Image change detection data:

========================================================================

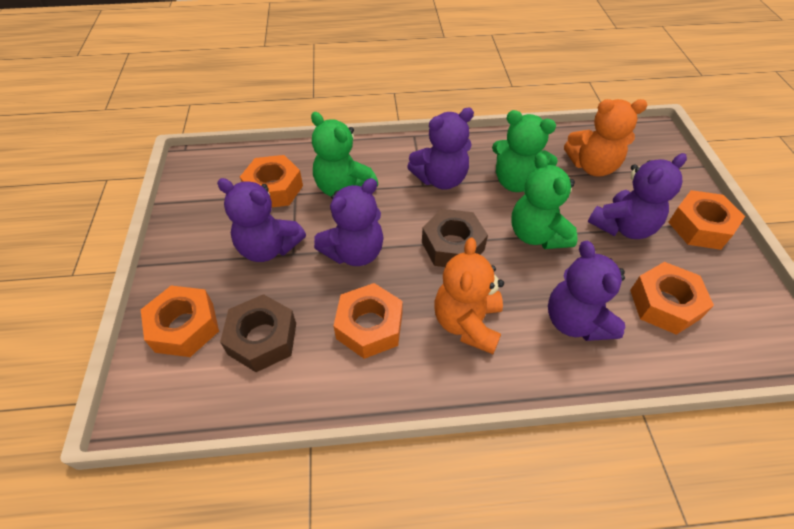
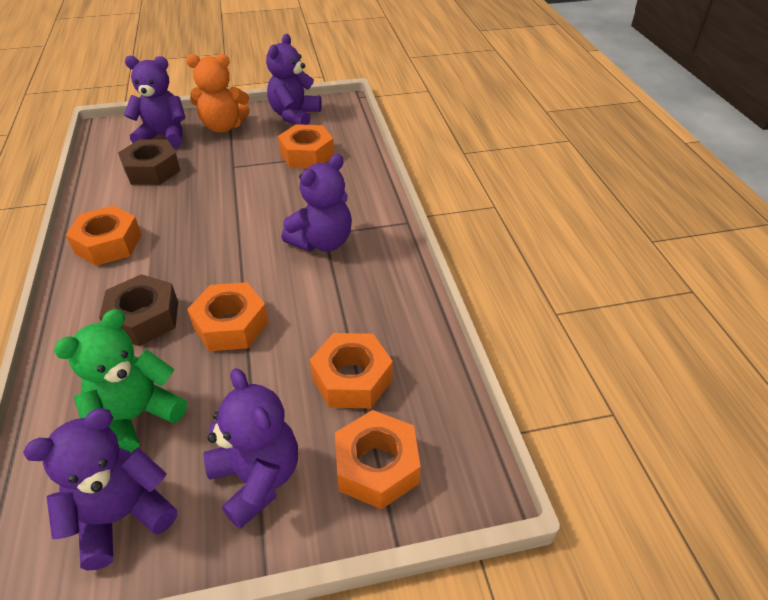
green teddy bear: 3 -> 1
orange teddy bear: 2 -> 1

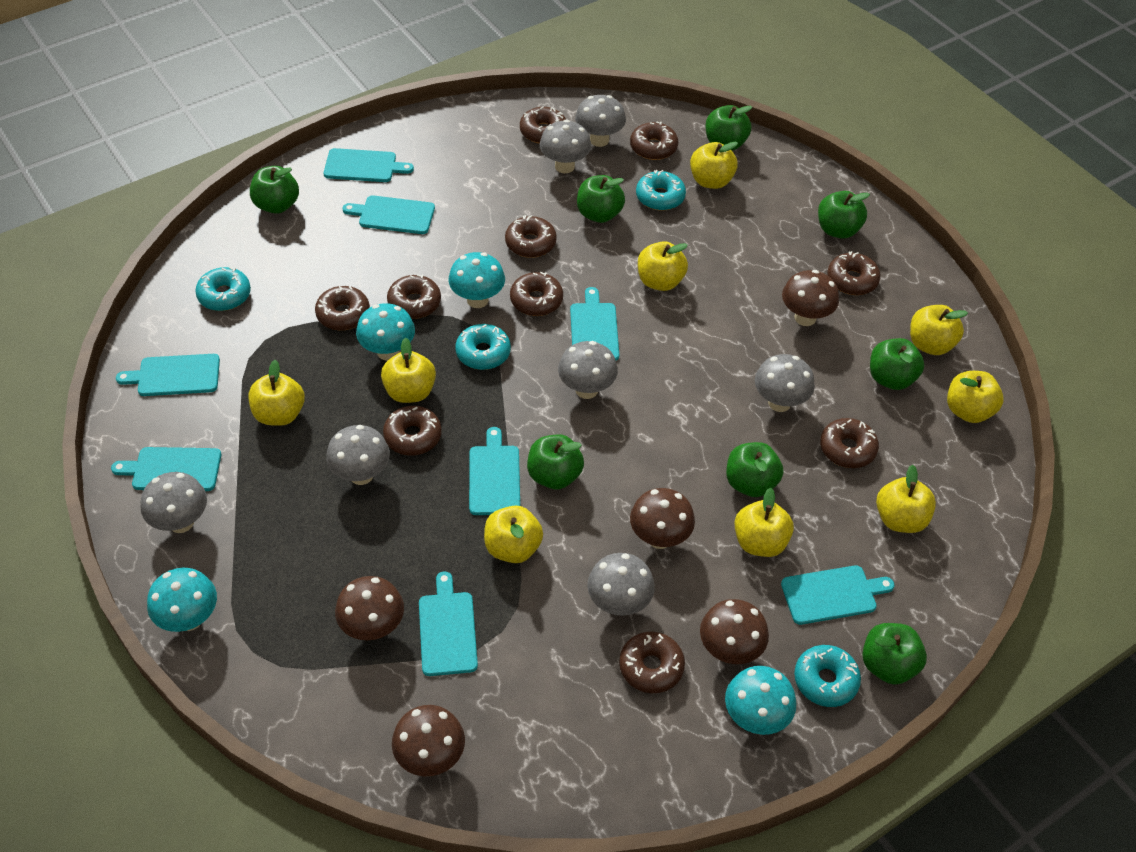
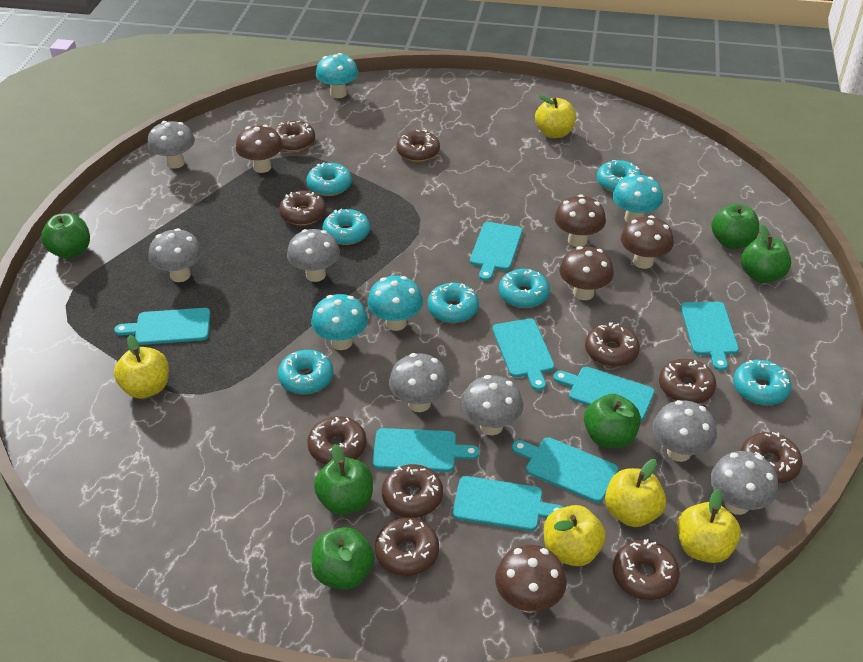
green apple: 8 -> 6
turquoise donut: 4 -> 7
yellow apple: 9 -> 5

========================================================================

### [EXERCISE AIM]
Scan the data for the string "bear" and copy each line in which it occurs.

### [OUTPUT FOR THIS EXERCISE]
green teddy bear: 3 -> 1
orange teddy bear: 2 -> 1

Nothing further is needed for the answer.